Assignment:
Skip the pictures. Output only the lines below starting at the line with "brown box [335,311,392,373]" and ending at the line with "pink stacking toy [626,171,661,226] -> none", both ends included, exactly as they are.

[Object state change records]
BEGIN

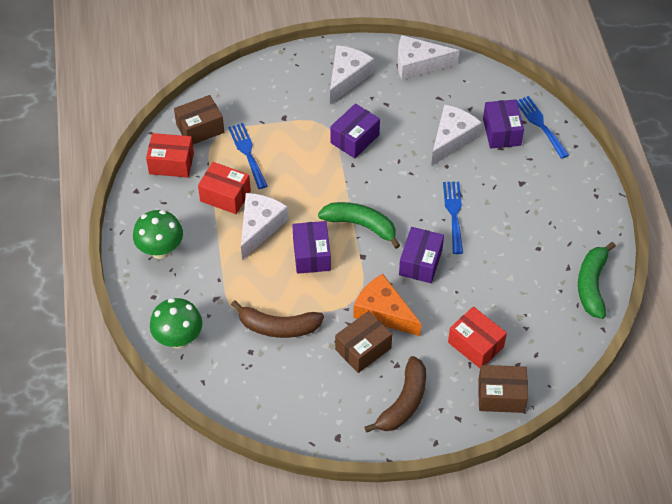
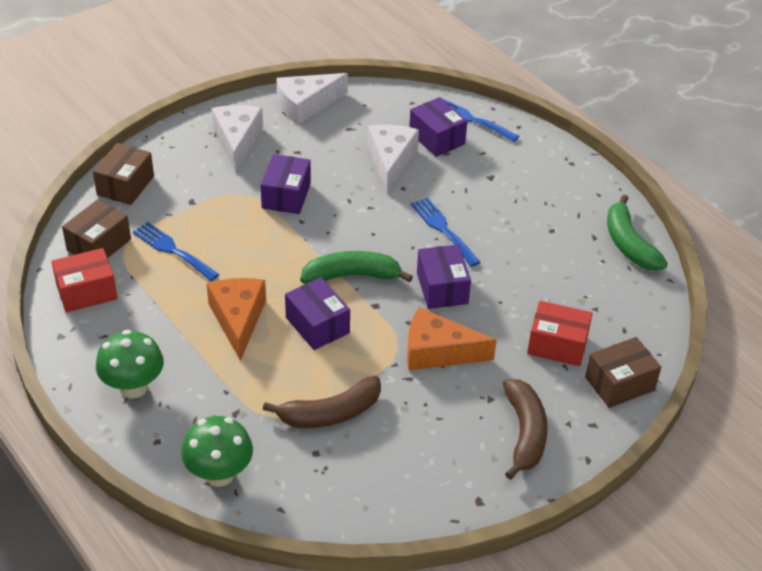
camera: 30 degrees left, 10 degrees down
red box [198,162,251,214] -> none
white cheese [241,193,288,260] -> orange cheese [207,278,266,361]
brown box [335,311,392,373] -> brown box moved to [93,143,154,205]

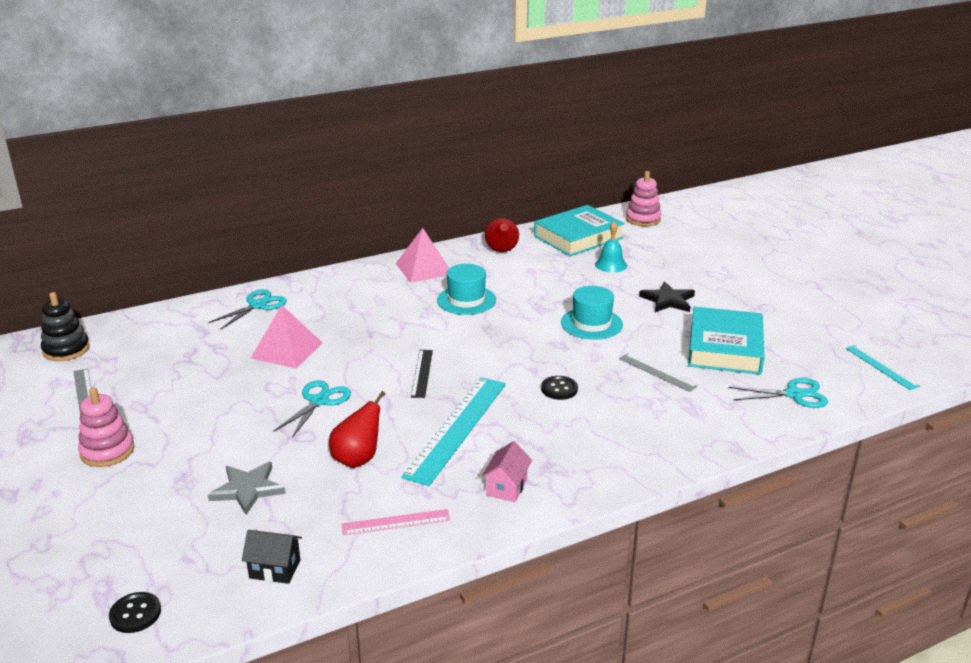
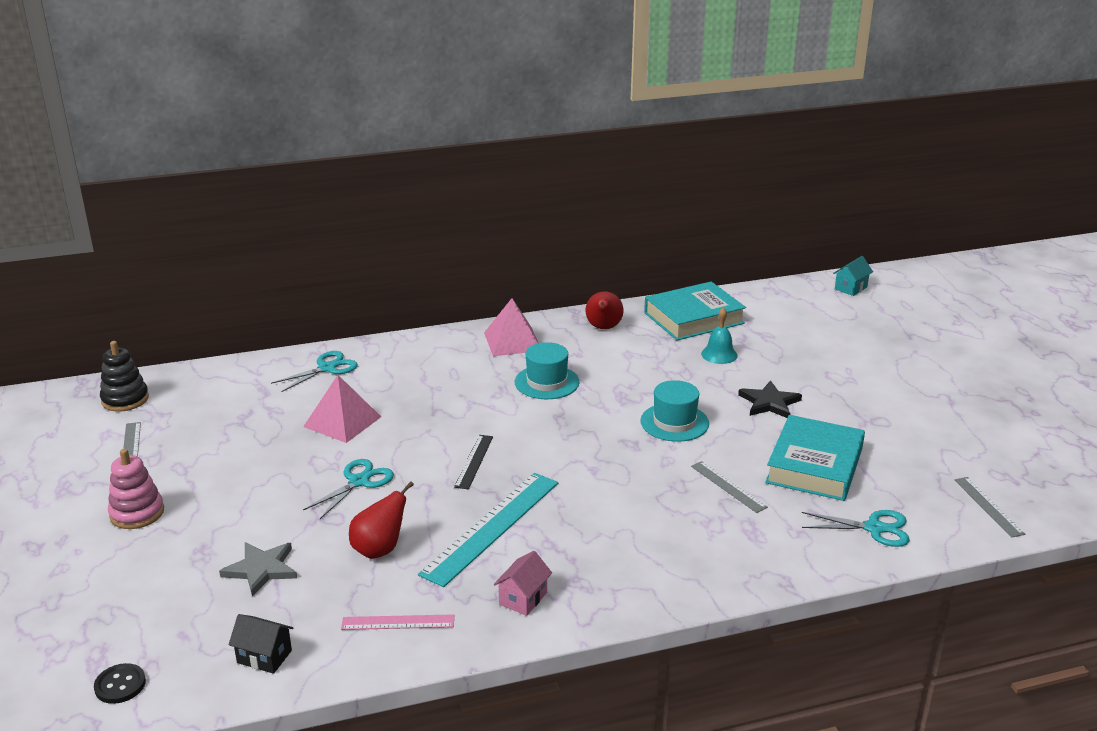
camera: 10 degrees right, 0 degrees up
black button [541,376,578,400] -> none
pink stacking toy [626,171,661,226] -> none
turquoise ruler [846,345,920,390] -> grey ruler [955,477,1025,537]
none -> turquoise house [833,256,873,296]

END

Solution for this exercise:
brown box [335,311,392,373] -> brown box moved to [93,143,154,205]

camera: 10 degrees right, 0 degrees up
black button [541,376,578,400] -> none
pink stacking toy [626,171,661,226] -> none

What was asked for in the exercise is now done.